- [Aim of the exercise]
The full set of entries below is to be returned unchanged.
[[ Dataset extract open ]]
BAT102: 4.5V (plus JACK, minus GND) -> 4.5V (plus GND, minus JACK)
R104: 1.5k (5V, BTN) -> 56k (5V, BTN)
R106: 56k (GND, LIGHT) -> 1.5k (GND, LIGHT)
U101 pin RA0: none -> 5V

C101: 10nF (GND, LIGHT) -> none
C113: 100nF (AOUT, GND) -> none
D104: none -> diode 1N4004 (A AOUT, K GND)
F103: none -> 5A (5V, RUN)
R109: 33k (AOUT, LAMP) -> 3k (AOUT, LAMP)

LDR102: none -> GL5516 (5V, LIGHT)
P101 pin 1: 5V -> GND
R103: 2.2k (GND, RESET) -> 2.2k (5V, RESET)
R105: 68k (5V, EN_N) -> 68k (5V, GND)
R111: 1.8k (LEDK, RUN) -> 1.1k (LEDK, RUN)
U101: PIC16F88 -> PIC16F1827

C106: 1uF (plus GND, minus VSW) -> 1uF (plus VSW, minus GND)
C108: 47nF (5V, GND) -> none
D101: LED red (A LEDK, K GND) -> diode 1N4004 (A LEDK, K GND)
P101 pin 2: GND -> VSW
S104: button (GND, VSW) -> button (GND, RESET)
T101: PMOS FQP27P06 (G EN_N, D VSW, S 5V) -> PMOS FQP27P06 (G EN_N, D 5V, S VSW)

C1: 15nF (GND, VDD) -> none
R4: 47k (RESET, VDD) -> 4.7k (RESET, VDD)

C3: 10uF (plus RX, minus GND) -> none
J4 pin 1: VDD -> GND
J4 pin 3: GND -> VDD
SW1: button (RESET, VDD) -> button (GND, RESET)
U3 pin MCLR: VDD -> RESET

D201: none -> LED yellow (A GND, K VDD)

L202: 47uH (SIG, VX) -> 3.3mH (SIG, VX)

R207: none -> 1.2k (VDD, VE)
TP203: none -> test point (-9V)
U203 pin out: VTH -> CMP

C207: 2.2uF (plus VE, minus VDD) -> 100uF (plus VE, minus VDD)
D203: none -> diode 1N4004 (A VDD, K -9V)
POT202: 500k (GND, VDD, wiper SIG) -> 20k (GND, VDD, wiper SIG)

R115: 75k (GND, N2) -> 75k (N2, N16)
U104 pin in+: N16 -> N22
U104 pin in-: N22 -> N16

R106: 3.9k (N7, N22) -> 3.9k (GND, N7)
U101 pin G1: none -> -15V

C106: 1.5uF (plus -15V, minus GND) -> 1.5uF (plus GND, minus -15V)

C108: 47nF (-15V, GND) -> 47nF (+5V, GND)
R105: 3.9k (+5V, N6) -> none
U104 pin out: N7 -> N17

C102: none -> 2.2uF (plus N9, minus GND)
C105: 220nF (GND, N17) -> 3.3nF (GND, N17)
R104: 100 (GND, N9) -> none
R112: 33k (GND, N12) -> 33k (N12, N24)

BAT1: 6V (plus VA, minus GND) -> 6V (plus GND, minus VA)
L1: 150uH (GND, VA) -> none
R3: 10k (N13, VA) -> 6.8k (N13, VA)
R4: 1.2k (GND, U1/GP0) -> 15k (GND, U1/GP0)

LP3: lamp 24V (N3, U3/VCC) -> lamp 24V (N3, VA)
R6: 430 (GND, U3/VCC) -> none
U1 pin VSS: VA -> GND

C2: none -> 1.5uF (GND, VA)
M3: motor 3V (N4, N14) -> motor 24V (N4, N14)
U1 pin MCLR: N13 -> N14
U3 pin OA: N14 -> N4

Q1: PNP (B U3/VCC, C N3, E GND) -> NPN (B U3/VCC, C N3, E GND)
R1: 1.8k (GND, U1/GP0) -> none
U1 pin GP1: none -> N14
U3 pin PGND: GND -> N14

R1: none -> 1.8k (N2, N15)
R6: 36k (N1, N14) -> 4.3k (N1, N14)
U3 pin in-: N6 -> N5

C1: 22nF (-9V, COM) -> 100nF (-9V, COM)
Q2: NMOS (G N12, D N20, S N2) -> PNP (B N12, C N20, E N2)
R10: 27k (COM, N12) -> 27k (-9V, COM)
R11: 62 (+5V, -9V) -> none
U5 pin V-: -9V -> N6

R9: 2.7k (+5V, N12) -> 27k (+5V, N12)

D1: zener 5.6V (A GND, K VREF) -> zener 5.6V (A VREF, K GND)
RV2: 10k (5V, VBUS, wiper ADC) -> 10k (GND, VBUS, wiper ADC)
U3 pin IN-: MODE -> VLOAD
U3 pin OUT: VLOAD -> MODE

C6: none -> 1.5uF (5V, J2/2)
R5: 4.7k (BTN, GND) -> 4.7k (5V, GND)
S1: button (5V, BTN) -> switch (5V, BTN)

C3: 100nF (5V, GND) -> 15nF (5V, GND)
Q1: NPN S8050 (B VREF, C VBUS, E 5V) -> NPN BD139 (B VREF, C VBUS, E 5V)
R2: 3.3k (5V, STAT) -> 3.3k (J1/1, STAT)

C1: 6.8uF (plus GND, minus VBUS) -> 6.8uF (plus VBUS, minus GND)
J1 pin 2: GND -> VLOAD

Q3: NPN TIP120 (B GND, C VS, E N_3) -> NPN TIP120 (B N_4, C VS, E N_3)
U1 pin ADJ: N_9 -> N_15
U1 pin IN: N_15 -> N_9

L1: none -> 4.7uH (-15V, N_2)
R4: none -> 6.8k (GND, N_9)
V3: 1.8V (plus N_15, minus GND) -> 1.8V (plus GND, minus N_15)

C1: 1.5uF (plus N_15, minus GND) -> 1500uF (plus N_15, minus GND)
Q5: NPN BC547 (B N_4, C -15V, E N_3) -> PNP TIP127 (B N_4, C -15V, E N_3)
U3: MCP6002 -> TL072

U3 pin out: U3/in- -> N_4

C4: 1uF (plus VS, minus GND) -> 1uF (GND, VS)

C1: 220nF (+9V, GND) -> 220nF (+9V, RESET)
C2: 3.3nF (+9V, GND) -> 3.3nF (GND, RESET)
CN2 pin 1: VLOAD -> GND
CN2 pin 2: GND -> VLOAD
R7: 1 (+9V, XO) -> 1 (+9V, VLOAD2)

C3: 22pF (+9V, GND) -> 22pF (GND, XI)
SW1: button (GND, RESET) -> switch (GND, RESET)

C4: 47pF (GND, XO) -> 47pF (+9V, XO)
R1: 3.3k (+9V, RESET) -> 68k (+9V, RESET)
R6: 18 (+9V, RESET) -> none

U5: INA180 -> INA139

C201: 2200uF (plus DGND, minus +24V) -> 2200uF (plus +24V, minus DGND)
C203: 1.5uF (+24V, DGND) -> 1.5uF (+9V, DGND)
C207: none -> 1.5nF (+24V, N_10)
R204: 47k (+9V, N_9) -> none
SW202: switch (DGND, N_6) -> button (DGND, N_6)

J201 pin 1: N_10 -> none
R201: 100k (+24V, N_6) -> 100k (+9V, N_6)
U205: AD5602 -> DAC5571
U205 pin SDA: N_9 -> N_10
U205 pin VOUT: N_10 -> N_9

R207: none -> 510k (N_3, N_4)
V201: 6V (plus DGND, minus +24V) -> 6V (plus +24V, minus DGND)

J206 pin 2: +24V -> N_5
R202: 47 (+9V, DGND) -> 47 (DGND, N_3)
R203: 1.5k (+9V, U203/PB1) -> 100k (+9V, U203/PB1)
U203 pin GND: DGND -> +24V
[[ Dataset extract closed ]]
- [Response]
BAT102: 4.5V (plus JACK, minus GND) -> 4.5V (plus GND, minus JACK)
R104: 1.5k (5V, BTN) -> 56k (5V, BTN)
R106: 56k (GND, LIGHT) -> 1.5k (GND, LIGHT)
U101 pin RA0: none -> 5V

C101: 10nF (GND, LIGHT) -> none
C113: 100nF (AOUT, GND) -> none
D104: none -> diode 1N4004 (A AOUT, K GND)
F103: none -> 5A (5V, RUN)
R109: 33k (AOUT, LAMP) -> 3k (AOUT, LAMP)

LDR102: none -> GL5516 (5V, LIGHT)
P101 pin 1: 5V -> GND
R103: 2.2k (GND, RESET) -> 2.2k (5V, RESET)
R105: 68k (5V, EN_N) -> 68k (5V, GND)
R111: 1.8k (LEDK, RUN) -> 1.1k (LEDK, RUN)
U101: PIC16F88 -> PIC16F1827

C106: 1uF (plus GND, minus VSW) -> 1uF (plus VSW, minus GND)
C108: 47nF (5V, GND) -> none
D101: LED red (A LEDK, K GND) -> diode 1N4004 (A LEDK, K GND)
P101 pin 2: GND -> VSW
S104: button (GND, VSW) -> button (GND, RESET)
T101: PMOS FQP27P06 (G EN_N, D VSW, S 5V) -> PMOS FQP27P06 (G EN_N, D 5V, S VSW)

C1: 15nF (GND, VDD) -> none
R4: 47k (RESET, VDD) -> 4.7k (RESET, VDD)

C3: 10uF (plus RX, minus GND) -> none
J4 pin 1: VDD -> GND
J4 pin 3: GND -> VDD
SW1: button (RESET, VDD) -> button (GND, RESET)
U3 pin MCLR: VDD -> RESET

D201: none -> LED yellow (A GND, K VDD)

L202: 47uH (SIG, VX) -> 3.3mH (SIG, VX)

R207: none -> 1.2k (VDD, VE)
TP203: none -> test point (-9V)
U203 pin out: VTH -> CMP

C207: 2.2uF (plus VE, minus VDD) -> 100uF (plus VE, minus VDD)
D203: none -> diode 1N4004 (A VDD, K -9V)
POT202: 500k (GND, VDD, wiper SIG) -> 20k (GND, VDD, wiper SIG)

R115: 75k (GND, N2) -> 75k (N2, N16)
U104 pin in+: N16 -> N22
U104 pin in-: N22 -> N16

R106: 3.9k (N7, N22) -> 3.9k (GND, N7)
U101 pin G1: none -> -15V

C106: 1.5uF (plus -15V, minus GND) -> 1.5uF (plus GND, minus -15V)

C108: 47nF (-15V, GND) -> 47nF (+5V, GND)
R105: 3.9k (+5V, N6) -> none
U104 pin out: N7 -> N17

C102: none -> 2.2uF (plus N9, minus GND)
C105: 220nF (GND, N17) -> 3.3nF (GND, N17)
R104: 100 (GND, N9) -> none
R112: 33k (GND, N12) -> 33k (N12, N24)

BAT1: 6V (plus VA, minus GND) -> 6V (plus GND, minus VA)
L1: 150uH (GND, VA) -> none
R3: 10k (N13, VA) -> 6.8k (N13, VA)
R4: 1.2k (GND, U1/GP0) -> 15k (GND, U1/GP0)

LP3: lamp 24V (N3, U3/VCC) -> lamp 24V (N3, VA)
R6: 430 (GND, U3/VCC) -> none
U1 pin VSS: VA -> GND

C2: none -> 1.5uF (GND, VA)
M3: motor 3V (N4, N14) -> motor 24V (N4, N14)
U1 pin MCLR: N13 -> N14
U3 pin OA: N14 -> N4

Q1: PNP (B U3/VCC, C N3, E GND) -> NPN (B U3/VCC, C N3, E GND)
R1: 1.8k (GND, U1/GP0) -> none
U1 pin GP1: none -> N14
U3 pin PGND: GND -> N14

R1: none -> 1.8k (N2, N15)
R6: 36k (N1, N14) -> 4.3k (N1, N14)
U3 pin in-: N6 -> N5

C1: 22nF (-9V, COM) -> 100nF (-9V, COM)
Q2: NMOS (G N12, D N20, S N2) -> PNP (B N12, C N20, E N2)
R10: 27k (COM, N12) -> 27k (-9V, COM)
R11: 62 (+5V, -9V) -> none
U5 pin V-: -9V -> N6

R9: 2.7k (+5V, N12) -> 27k (+5V, N12)

D1: zener 5.6V (A GND, K VREF) -> zener 5.6V (A VREF, K GND)
RV2: 10k (5V, VBUS, wiper ADC) -> 10k (GND, VBUS, wiper ADC)
U3 pin IN-: MODE -> VLOAD
U3 pin OUT: VLOAD -> MODE

C6: none -> 1.5uF (5V, J2/2)
R5: 4.7k (BTN, GND) -> 4.7k (5V, GND)
S1: button (5V, BTN) -> switch (5V, BTN)

C3: 100nF (5V, GND) -> 15nF (5V, GND)
Q1: NPN S8050 (B VREF, C VBUS, E 5V) -> NPN BD139 (B VREF, C VBUS, E 5V)
R2: 3.3k (5V, STAT) -> 3.3k (J1/1, STAT)

C1: 6.8uF (plus GND, minus VBUS) -> 6.8uF (plus VBUS, minus GND)
J1 pin 2: GND -> VLOAD

Q3: NPN TIP120 (B GND, C VS, E N_3) -> NPN TIP120 (B N_4, C VS, E N_3)
U1 pin ADJ: N_9 -> N_15
U1 pin IN: N_15 -> N_9

L1: none -> 4.7uH (-15V, N_2)
R4: none -> 6.8k (GND, N_9)
V3: 1.8V (plus N_15, minus GND) -> 1.8V (plus GND, minus N_15)

C1: 1.5uF (plus N_15, minus GND) -> 1500uF (plus N_15, minus GND)
Q5: NPN BC547 (B N_4, C -15V, E N_3) -> PNP TIP127 (B N_4, C -15V, E N_3)
U3: MCP6002 -> TL072

U3 pin out: U3/in- -> N_4

C4: 1uF (plus VS, minus GND) -> 1uF (GND, VS)

C1: 220nF (+9V, GND) -> 220nF (+9V, RESET)
C2: 3.3nF (+9V, GND) -> 3.3nF (GND, RESET)
CN2 pin 1: VLOAD -> GND
CN2 pin 2: GND -> VLOAD
R7: 1 (+9V, XO) -> 1 (+9V, VLOAD2)

C3: 22pF (+9V, GND) -> 22pF (GND, XI)
SW1: button (GND, RESET) -> switch (GND, RESET)

C4: 47pF (GND, XO) -> 47pF (+9V, XO)
R1: 3.3k (+9V, RESET) -> 68k (+9V, RESET)
R6: 18 (+9V, RESET) -> none

U5: INA180 -> INA139

C201: 2200uF (plus DGND, minus +24V) -> 2200uF (plus +24V, minus DGND)
C203: 1.5uF (+24V, DGND) -> 1.5uF (+9V, DGND)
C207: none -> 1.5nF (+24V, N_10)
R204: 47k (+9V, N_9) -> none
SW202: switch (DGND, N_6) -> button (DGND, N_6)

J201 pin 1: N_10 -> none
R201: 100k (+24V, N_6) -> 100k (+9V, N_6)
U205: AD5602 -> DAC5571
U205 pin SDA: N_9 -> N_10
U205 pin VOUT: N_10 -> N_9

R207: none -> 510k (N_3, N_4)
V201: 6V (plus DGND, minus +24V) -> 6V (plus +24V, minus DGND)

J206 pin 2: +24V -> N_5
R202: 47 (+9V, DGND) -> 47 (DGND, N_3)
R203: 1.5k (+9V, U203/PB1) -> 100k (+9V, U203/PB1)
U203 pin GND: DGND -> +24V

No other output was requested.